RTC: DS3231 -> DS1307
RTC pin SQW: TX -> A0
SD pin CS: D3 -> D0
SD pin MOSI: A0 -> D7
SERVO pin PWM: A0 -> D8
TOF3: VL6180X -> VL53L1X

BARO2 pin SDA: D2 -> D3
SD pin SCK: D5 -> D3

■ ■ ■ ■

> _Work item_
Repeat each record verbatim.

> _Solution to this task_
RTC: DS3231 -> DS1307
RTC pin SQW: TX -> A0
SD pin CS: D3 -> D0
SD pin MOSI: A0 -> D7
SERVO pin PWM: A0 -> D8
TOF3: VL6180X -> VL53L1X

BARO2 pin SDA: D2 -> D3
SD pin SCK: D5 -> D3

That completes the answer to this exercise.